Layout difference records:

________

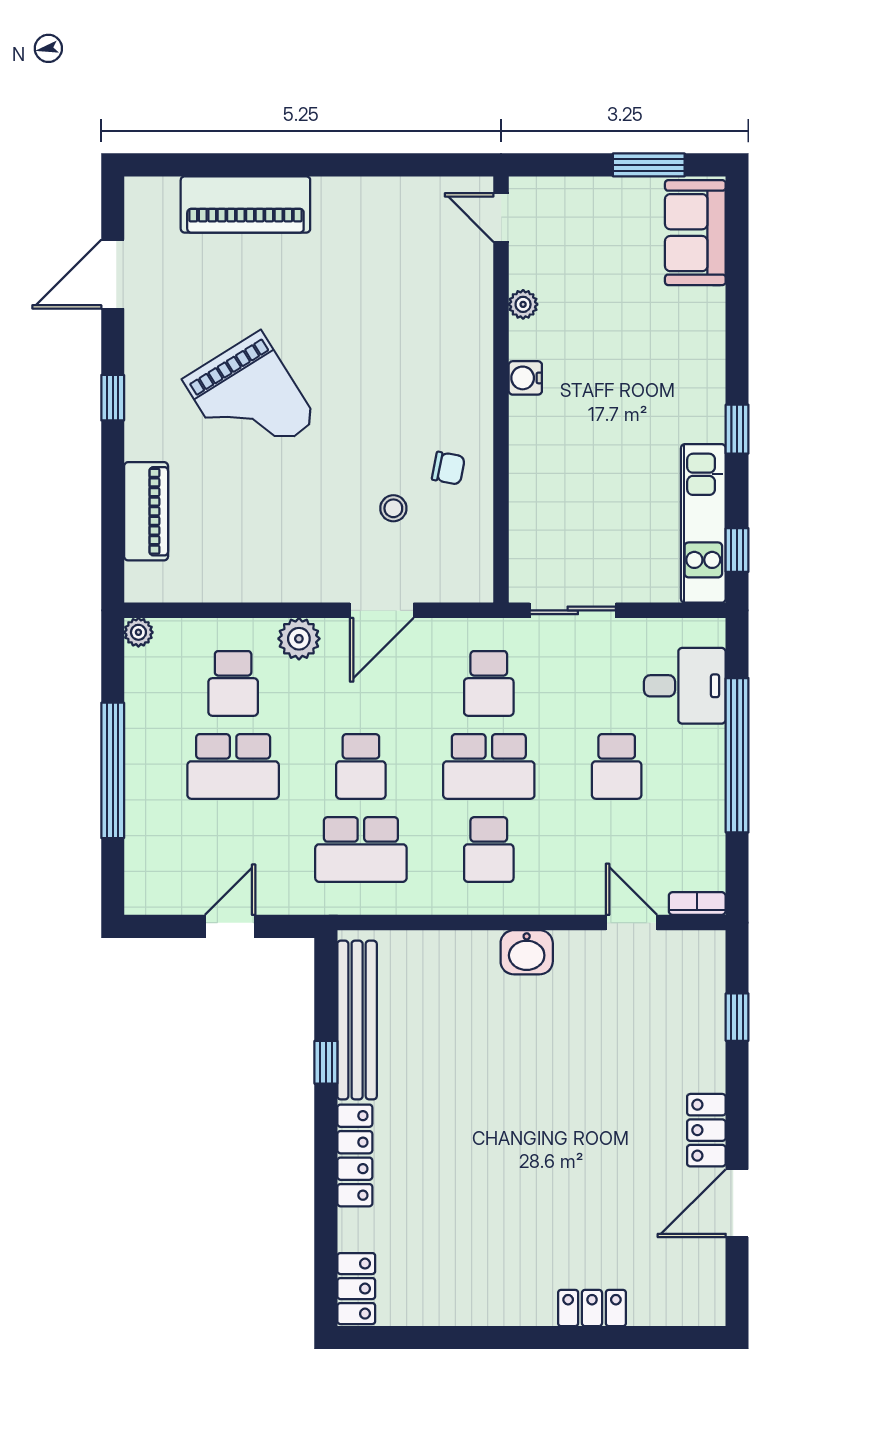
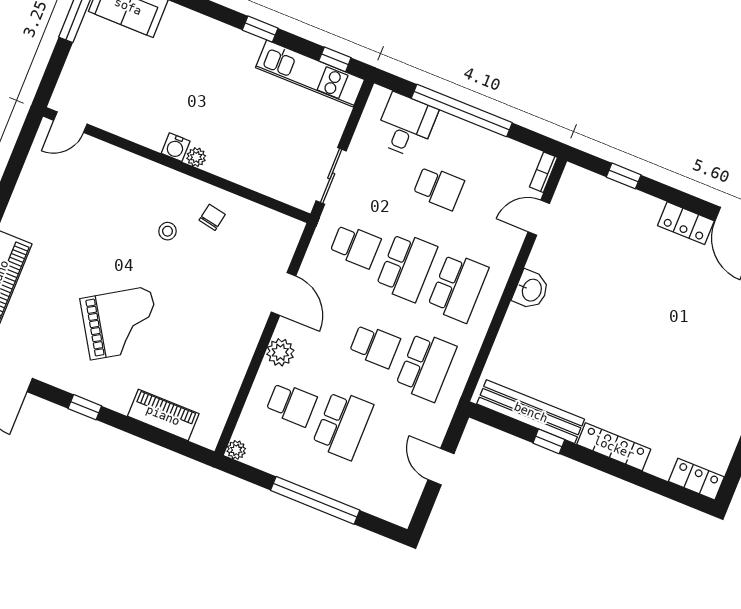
plant: (523, 304) -> (196, 157), moved
stool: (393, 508) -> (167, 231), moved
school desk: (489, 849) -> (458, 288), width x1.85

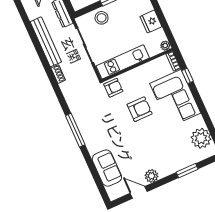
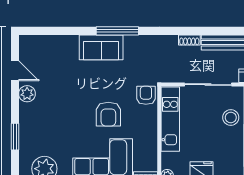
armchair: (113, 88) -> (146, 95), turned 180
sofa: (107, 168) -> (101, 47), moved
door: (139, 192) -> (15, 71), hinge flipped

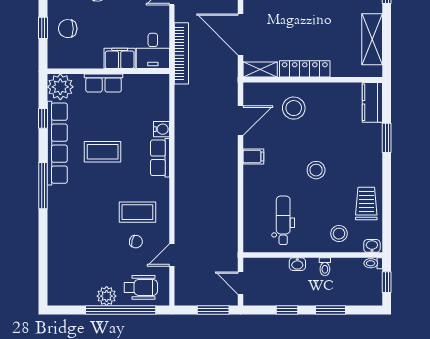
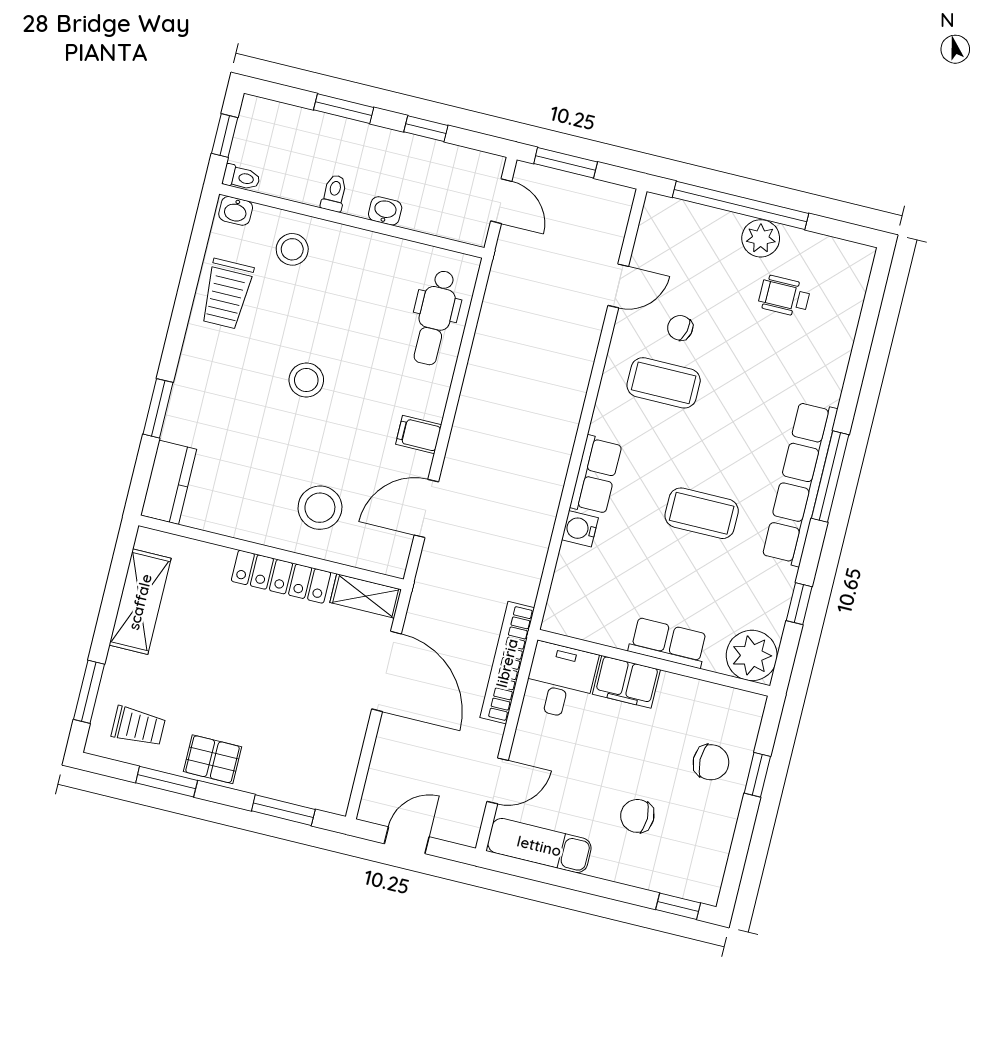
row of seats: (57, 143) -> (800, 483), moved
dental chair: (283, 220) -> (435, 318), moved
wheelchair: (141, 287) -> (784, 296), moved, width x0.73, depth x0.73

________

WHAT YOU WILL DO: Write out all the entries exactly, except for the pictures.

YOUR RESPONSE:
plant: (523, 304) -> (196, 157), moved
stool: (393, 508) -> (167, 231), moved
school desk: (489, 849) -> (458, 288), width x1.85

armchair: (113, 88) -> (146, 95), turned 180
sofa: (107, 168) -> (101, 47), moved
door: (139, 192) -> (15, 71), hinge flipped

row of seats: (57, 143) -> (800, 483), moved
dental chair: (283, 220) -> (435, 318), moved
wheelchair: (141, 287) -> (784, 296), moved, width x0.73, depth x0.73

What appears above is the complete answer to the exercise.